**Exercise data**
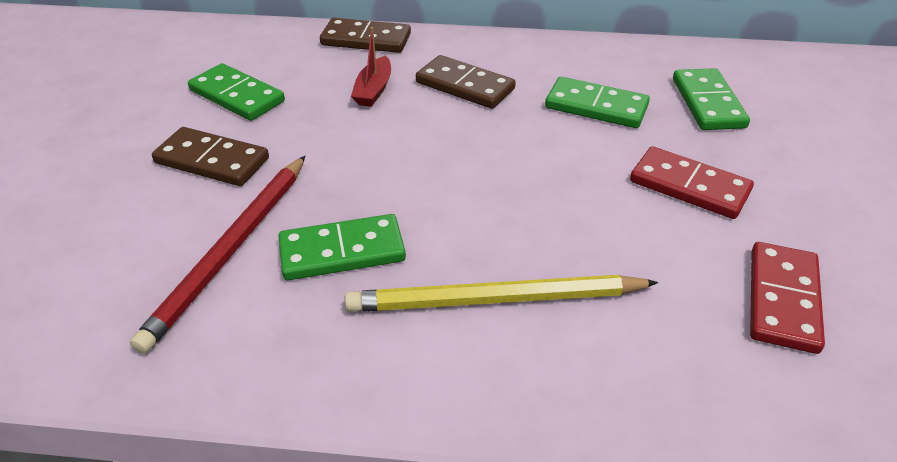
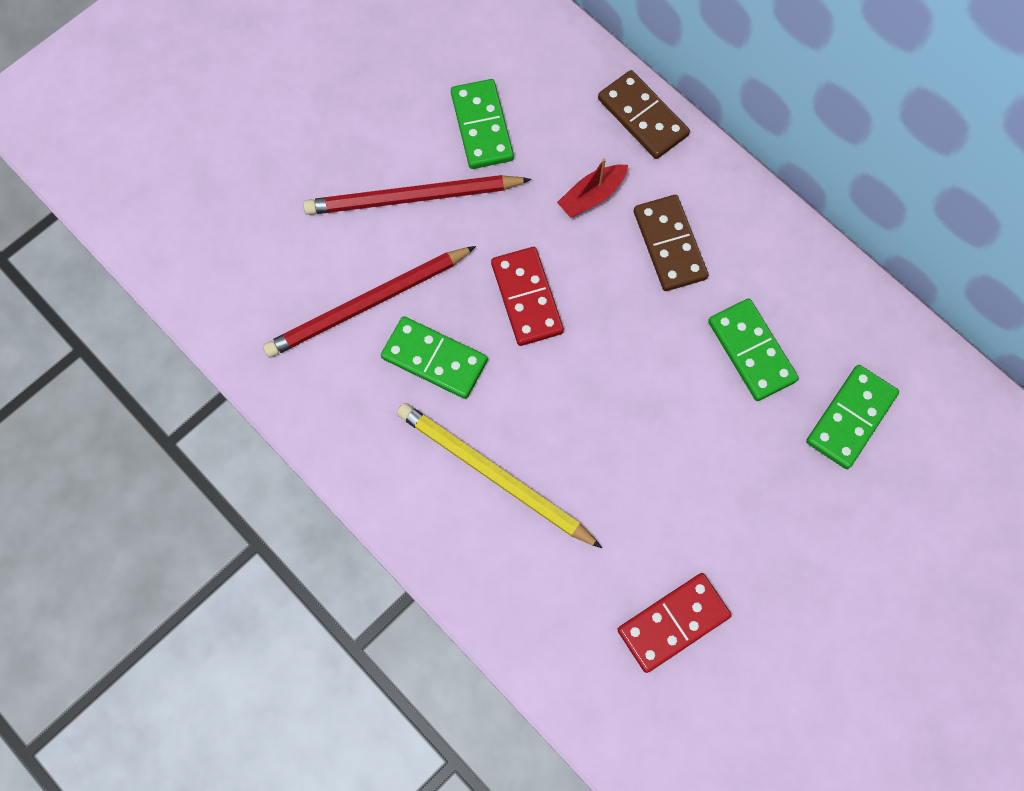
camera: 40 degrees right, 30 degrees up
brown domino [152,127,269,186] -> red pencil [303,175,531,215]
red domino [630,146,754,219] -> red domino moved to [491,247,564,346]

**Work instruction**
Give back exactly the lines beginning at the one with "brown domino [152,127,269,186]" and ending at the final line of the material; both boundary lines belong in it.

**Answer**
brown domino [152,127,269,186] -> red pencil [303,175,531,215]
red domino [630,146,754,219] -> red domino moved to [491,247,564,346]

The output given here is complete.